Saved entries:
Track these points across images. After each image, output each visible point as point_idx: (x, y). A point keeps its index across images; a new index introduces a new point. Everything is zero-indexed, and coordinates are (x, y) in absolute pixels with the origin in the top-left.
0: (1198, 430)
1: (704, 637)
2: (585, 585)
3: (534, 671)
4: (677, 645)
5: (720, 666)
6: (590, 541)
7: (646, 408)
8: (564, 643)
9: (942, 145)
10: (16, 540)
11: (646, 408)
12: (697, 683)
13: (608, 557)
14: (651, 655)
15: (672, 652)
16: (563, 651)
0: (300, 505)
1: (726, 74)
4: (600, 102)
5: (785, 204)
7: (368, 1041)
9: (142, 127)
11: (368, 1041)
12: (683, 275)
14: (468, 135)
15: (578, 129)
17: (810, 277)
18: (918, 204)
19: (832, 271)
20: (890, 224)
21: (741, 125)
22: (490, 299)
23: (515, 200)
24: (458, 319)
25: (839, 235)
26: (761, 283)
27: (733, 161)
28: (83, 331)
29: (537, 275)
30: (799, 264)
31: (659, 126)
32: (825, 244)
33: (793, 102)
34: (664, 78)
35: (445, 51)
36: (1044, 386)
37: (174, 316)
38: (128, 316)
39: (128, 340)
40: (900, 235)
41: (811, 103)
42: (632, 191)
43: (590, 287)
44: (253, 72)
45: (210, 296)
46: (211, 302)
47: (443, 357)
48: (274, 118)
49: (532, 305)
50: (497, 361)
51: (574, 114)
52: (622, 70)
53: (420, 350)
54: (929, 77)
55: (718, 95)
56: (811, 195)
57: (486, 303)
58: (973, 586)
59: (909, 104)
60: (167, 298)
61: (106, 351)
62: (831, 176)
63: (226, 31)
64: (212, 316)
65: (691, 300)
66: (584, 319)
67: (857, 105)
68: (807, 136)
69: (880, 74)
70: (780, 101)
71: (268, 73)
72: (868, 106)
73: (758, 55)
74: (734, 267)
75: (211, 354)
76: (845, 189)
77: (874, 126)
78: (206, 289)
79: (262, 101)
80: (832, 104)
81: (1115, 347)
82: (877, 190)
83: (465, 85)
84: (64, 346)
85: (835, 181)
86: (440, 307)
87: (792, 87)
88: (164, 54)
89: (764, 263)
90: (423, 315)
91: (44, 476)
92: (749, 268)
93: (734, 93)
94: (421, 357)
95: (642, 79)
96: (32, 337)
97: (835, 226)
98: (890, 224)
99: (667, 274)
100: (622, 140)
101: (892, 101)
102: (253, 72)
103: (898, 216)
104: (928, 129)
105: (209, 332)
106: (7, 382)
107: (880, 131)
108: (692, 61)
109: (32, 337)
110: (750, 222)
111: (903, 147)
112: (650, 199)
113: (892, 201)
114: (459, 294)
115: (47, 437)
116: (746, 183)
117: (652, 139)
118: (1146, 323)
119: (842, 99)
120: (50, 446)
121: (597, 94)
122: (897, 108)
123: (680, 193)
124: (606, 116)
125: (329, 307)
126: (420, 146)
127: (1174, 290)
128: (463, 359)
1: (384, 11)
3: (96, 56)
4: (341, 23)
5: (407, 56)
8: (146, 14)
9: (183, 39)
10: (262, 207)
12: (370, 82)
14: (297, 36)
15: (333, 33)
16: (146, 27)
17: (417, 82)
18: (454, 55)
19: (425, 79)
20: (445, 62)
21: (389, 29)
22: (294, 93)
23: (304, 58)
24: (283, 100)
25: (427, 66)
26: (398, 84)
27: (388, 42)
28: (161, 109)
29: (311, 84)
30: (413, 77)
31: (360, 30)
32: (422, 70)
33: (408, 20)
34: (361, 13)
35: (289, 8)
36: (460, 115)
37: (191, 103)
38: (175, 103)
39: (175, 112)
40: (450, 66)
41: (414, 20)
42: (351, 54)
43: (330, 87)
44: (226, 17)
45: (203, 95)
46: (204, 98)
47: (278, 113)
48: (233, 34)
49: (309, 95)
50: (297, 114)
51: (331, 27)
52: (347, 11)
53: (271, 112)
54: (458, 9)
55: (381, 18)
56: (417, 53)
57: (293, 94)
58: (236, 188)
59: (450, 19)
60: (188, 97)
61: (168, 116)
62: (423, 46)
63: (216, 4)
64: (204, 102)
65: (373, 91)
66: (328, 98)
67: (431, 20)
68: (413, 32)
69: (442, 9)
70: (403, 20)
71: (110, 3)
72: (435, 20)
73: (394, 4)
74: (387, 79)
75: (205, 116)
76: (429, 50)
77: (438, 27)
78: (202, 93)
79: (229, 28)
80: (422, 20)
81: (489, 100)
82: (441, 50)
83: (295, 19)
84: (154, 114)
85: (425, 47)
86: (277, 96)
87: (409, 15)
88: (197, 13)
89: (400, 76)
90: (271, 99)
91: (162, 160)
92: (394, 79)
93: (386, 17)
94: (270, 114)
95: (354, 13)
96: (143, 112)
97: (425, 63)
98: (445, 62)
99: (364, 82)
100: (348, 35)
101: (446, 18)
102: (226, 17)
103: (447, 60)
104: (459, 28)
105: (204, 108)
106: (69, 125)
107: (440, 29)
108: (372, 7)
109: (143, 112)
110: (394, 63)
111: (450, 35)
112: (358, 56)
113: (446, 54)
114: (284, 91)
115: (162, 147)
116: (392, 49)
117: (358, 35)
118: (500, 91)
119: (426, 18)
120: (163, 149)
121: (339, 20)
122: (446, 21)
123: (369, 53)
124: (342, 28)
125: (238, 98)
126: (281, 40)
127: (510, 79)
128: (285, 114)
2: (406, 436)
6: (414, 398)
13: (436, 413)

Set task
Copy the lines word for word, beginning at the start of the records and running through the line containing "14: (468, 135)", with both ends included.

The reply
Track these points across images. After each image, output each visible point as point_idx: (x, y). A point keeps its index across images; a new index introduces a new point. Everything is zero-indexed, and coordinates are (x, y) in absolute pixels with the origin in the top-left.
0: (1198, 430)
1: (704, 637)
2: (585, 585)
3: (534, 671)
4: (677, 645)
5: (720, 666)
6: (590, 541)
7: (646, 408)
8: (564, 643)
9: (942, 145)
10: (16, 540)
11: (646, 408)
12: (697, 683)
13: (608, 557)
14: (651, 655)
15: (672, 652)
16: (563, 651)
0: (300, 505)
1: (726, 74)
4: (600, 102)
5: (785, 204)
7: (368, 1041)
9: (142, 127)
11: (368, 1041)
12: (683, 275)
14: (468, 135)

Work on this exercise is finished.